───── Data provided ─────
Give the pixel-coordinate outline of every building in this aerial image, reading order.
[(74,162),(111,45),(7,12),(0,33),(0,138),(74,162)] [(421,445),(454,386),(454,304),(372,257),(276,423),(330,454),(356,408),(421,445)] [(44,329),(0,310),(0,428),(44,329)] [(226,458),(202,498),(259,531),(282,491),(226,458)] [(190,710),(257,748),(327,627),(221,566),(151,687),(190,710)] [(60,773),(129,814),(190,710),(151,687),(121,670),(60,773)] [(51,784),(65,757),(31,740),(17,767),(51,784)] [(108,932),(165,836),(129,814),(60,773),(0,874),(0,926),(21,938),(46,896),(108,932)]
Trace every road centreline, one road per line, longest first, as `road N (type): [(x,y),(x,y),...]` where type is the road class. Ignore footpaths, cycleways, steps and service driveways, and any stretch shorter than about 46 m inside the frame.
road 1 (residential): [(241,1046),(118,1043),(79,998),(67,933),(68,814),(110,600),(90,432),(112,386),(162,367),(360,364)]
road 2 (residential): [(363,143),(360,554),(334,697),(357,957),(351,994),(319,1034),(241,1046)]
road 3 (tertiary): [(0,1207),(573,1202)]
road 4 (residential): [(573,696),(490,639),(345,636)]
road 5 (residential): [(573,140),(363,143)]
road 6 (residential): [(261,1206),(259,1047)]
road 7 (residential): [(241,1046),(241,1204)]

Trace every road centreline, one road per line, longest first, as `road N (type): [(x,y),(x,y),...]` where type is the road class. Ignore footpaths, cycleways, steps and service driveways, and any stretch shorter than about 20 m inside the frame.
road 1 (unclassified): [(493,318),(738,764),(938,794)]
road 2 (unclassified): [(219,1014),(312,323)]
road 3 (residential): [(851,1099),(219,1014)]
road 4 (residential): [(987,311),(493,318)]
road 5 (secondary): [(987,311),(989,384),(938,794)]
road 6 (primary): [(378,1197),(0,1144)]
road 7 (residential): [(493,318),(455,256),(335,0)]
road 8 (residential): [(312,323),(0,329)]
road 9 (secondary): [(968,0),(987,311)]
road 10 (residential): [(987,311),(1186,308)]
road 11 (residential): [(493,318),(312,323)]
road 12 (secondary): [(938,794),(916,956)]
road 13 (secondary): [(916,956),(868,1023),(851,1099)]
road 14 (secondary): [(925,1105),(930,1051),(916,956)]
─────
▶ _What you have to do_:
Extract the entries above verbatim.

▶ _Result of the exercise_:
Give the pixel-coordinate outline of every building in this aerial image, reading order.
[(74,162),(111,45),(7,12),(0,33),(0,138),(74,162)] [(421,445),(454,386),(454,304),(372,257),(276,423),(330,454),(356,408),(421,445)] [(44,329),(0,310),(0,428),(44,329)] [(226,458),(202,498),(259,531),(282,491),(226,458)] [(190,710),(257,748),(327,627),(221,566),(151,687),(190,710)] [(60,773),(129,814),(190,710),(151,687),(121,670),(60,773)] [(51,784),(65,757),(31,740),(17,767),(51,784)] [(108,932),(165,836),(129,814),(60,773),(0,874),(0,926),(21,938),(46,896),(108,932)]
Trace every road centreline, one road per line, longest first, as `road N (type): [(x,y),(x,y),...]` where type is the road class. Ignore footpaths, cycleways, steps and service driveways, and any stretch shorter than about 46 m inside the frame.
road 1 (residential): [(241,1046),(118,1043),(79,998),(67,933),(68,814),(110,600),(90,432),(112,386),(162,367),(360,364)]
road 2 (residential): [(363,143),(360,554),(334,697),(357,957),(351,994),(319,1034),(241,1046)]
road 3 (tertiary): [(0,1207),(573,1202)]
road 4 (residential): [(573,696),(490,639),(345,636)]
road 5 (residential): [(573,140),(363,143)]
road 6 (residential): [(261,1206),(259,1047)]
road 7 (residential): [(241,1046),(241,1204)]

Trace every road centreline, one road per line, longest first, as `road N (type): [(x,y),(x,y),...]` where type is the road class. Ignore footpaths, cycleways, steps and service driveways, and any stretch shorter than about 20 m inside the frame.
road 1 (unclassified): [(493,318),(738,764),(938,794)]
road 2 (unclassified): [(219,1014),(312,323)]
road 3 (residential): [(851,1099),(219,1014)]
road 4 (residential): [(987,311),(493,318)]
road 5 (secondary): [(987,311),(989,384),(938,794)]
road 6 (primary): [(378,1197),(0,1144)]
road 7 (residential): [(493,318),(455,256),(335,0)]
road 8 (residential): [(312,323),(0,329)]
road 9 (secondary): [(968,0),(987,311)]
road 10 (residential): [(987,311),(1186,308)]
road 11 (residential): [(493,318),(312,323)]
road 12 (secondary): [(938,794),(916,956)]
road 13 (secondary): [(916,956),(868,1023),(851,1099)]
road 14 (secondary): [(925,1105),(930,1051),(916,956)]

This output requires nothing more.